-- Objetivo --
Por favor, converta em uma lista JSON de strings as linhas dos registros, começando pela primeira e seguindo até a linha que contém "purple cross: rotated 16 degrees clockwise", com ambas incluídas. Use uma string para cada linha e omita as linhas em branco.

(Dados extraídos de uma coleção)
**********

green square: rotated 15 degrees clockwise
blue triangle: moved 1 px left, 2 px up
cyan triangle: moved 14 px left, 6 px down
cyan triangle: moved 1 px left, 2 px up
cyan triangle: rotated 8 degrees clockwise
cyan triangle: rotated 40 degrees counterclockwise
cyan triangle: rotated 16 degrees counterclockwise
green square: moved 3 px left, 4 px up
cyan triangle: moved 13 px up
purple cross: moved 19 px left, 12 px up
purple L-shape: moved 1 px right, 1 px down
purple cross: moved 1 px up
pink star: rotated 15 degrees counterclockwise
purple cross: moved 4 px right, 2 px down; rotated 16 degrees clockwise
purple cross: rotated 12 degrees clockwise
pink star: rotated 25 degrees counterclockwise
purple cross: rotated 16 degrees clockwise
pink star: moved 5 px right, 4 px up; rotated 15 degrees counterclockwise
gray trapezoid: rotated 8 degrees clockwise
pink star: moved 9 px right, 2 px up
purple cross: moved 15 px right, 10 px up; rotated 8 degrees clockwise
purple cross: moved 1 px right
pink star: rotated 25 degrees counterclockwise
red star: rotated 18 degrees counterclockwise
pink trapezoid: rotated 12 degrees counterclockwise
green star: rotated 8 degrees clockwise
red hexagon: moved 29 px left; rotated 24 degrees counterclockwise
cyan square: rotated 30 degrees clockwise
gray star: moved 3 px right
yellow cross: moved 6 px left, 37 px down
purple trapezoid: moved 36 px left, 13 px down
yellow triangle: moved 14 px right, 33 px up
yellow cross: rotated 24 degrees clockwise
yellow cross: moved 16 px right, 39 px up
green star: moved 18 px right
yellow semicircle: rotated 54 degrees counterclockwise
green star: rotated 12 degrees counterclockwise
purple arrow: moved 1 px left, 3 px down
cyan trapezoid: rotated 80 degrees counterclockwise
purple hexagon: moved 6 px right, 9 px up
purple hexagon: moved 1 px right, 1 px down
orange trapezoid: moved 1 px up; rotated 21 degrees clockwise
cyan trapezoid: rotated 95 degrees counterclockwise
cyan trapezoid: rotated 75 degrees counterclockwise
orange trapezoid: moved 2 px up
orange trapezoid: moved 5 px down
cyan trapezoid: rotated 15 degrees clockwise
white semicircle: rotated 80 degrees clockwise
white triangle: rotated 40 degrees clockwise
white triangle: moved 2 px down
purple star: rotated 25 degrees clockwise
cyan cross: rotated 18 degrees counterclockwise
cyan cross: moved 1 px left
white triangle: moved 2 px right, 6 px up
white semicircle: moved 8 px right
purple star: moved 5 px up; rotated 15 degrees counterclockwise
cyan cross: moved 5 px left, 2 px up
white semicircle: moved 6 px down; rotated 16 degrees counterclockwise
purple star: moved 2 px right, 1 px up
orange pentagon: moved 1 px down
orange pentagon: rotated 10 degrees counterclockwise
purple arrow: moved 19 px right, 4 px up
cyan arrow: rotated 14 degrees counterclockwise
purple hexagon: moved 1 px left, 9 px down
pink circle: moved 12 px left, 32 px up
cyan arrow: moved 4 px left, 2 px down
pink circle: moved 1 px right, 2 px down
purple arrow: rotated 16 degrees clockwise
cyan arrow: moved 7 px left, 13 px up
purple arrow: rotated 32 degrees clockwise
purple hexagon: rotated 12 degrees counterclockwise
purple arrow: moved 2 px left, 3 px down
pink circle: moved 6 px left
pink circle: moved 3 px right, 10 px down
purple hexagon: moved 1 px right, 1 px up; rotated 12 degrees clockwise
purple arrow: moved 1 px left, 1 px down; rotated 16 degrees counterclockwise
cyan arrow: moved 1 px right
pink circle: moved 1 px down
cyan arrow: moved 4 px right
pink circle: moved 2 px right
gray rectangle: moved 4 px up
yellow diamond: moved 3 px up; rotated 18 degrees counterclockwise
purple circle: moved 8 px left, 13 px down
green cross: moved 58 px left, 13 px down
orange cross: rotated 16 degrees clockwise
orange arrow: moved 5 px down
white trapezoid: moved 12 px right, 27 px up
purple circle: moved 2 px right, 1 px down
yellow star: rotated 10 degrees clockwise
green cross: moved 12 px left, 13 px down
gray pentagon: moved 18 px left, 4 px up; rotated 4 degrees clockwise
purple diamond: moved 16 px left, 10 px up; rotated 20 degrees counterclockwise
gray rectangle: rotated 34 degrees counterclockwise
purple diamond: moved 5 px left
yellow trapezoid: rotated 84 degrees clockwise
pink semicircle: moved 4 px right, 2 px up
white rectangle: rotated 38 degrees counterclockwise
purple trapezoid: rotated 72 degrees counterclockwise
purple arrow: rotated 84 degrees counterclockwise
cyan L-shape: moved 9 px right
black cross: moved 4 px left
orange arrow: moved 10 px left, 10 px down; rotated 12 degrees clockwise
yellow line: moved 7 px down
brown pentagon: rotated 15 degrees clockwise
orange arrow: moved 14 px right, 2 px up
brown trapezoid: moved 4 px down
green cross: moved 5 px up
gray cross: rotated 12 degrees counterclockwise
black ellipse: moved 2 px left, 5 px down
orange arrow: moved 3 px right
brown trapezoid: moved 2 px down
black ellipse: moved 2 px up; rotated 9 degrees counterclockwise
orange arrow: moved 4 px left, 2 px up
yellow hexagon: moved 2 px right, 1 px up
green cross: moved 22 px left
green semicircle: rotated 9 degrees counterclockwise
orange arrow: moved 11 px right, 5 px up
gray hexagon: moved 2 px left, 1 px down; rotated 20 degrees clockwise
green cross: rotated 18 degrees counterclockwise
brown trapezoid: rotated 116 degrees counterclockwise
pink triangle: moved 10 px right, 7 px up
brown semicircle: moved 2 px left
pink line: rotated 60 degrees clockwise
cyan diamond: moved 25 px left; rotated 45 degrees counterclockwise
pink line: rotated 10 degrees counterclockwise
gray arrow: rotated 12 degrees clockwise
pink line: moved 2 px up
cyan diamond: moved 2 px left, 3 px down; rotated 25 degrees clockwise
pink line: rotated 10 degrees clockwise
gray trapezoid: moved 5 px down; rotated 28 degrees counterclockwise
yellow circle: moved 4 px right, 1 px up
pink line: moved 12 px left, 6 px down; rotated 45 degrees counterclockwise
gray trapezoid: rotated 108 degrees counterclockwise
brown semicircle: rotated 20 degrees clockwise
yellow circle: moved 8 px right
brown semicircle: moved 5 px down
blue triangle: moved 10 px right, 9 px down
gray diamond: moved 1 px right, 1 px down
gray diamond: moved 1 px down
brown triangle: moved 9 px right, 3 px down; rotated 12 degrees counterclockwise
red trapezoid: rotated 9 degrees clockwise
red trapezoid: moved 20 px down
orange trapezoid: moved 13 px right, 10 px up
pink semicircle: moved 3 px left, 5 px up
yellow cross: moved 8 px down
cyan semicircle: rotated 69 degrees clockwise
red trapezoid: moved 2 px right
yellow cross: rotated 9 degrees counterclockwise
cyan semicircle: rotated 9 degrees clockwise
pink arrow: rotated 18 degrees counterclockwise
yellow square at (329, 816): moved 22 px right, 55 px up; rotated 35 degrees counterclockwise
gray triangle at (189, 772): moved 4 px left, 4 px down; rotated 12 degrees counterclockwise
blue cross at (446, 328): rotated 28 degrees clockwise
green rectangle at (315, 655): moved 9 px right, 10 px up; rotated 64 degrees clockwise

**********

-- Solução do exercício --
[
  "green square: rotated 15 degrees clockwise",
  "blue triangle: moved 1 px left, 2 px up",
  "cyan triangle: moved 14 px left, 6 px down",
  "cyan triangle: moved 1 px left, 2 px up",
  "cyan triangle: rotated 8 degrees clockwise",
  "cyan triangle: rotated 40 degrees counterclockwise",
  "cyan triangle: rotated 16 degrees counterclockwise",
  "green square: moved 3 px left, 4 px up",
  "cyan triangle: moved 13 px up",
  "purple cross: moved 19 px left, 12 px up",
  "purple L-shape: moved 1 px right, 1 px down",
  "purple cross: moved 1 px up",
  "pink star: rotated 15 degrees counterclockwise",
  "purple cross: moved 4 px right, 2 px down; rotated 16 degrees clockwise",
  "purple cross: rotated 12 degrees clockwise",
  "pink star: rotated 25 degrees counterclockwise",
  "purple cross: rotated 16 degrees clockwise"
]